■ What is expected
Exactly as written, return all the data, leaving its pictures behind.

+++ Data extracts +++

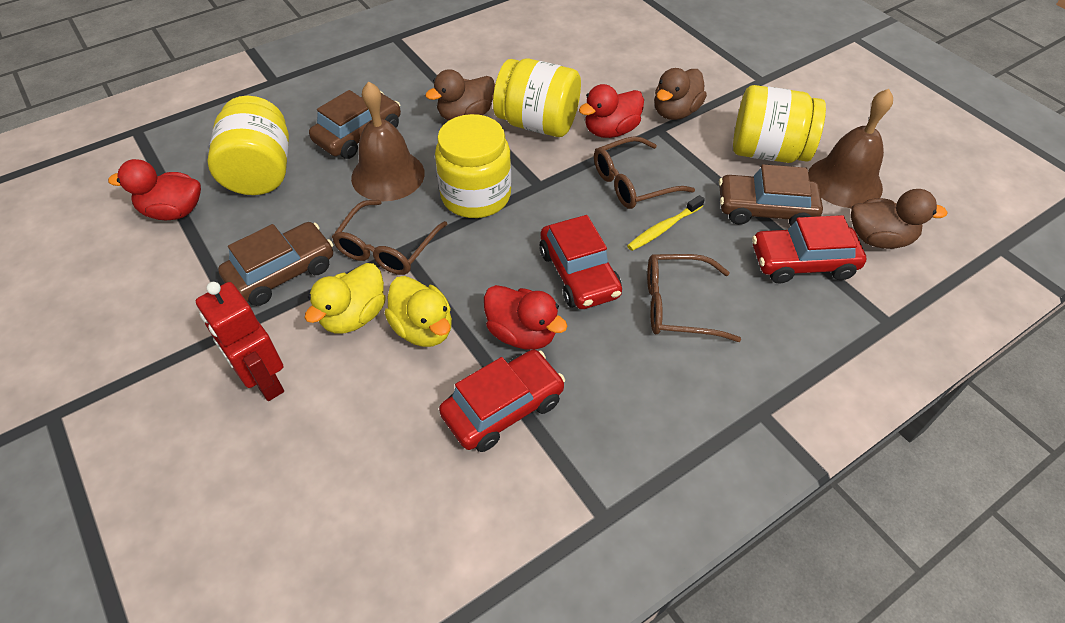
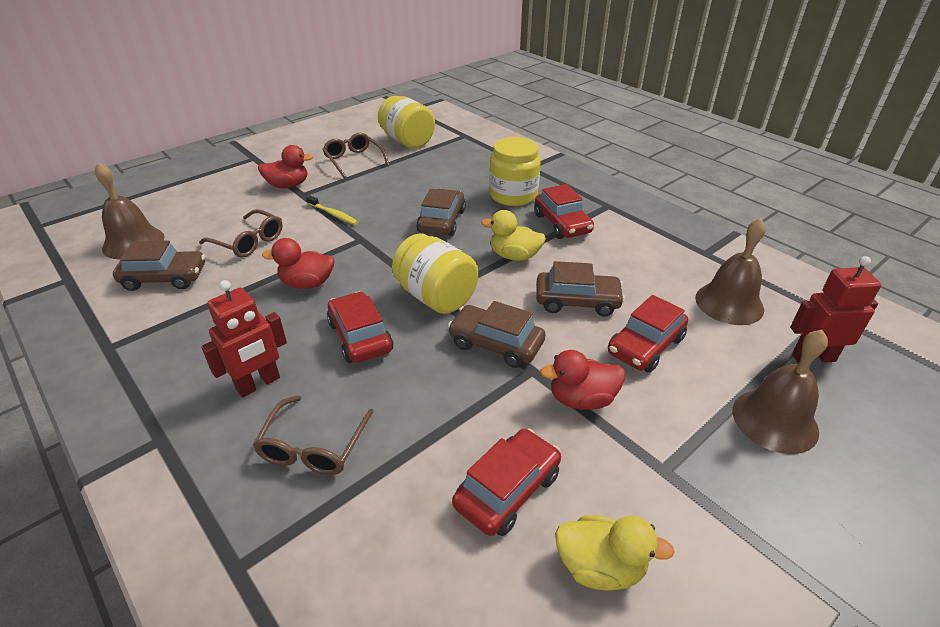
brown bell: 2 -> 3
brown car: 3 -> 4
brown duck: 3 -> 0
red car: 3 -> 4
red robot: 1 -> 2
yellow jar: 4 -> 3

+++

■ Completed task
brown bell: 2 -> 3
brown car: 3 -> 4
brown duck: 3 -> 0
red car: 3 -> 4
red robot: 1 -> 2
yellow jar: 4 -> 3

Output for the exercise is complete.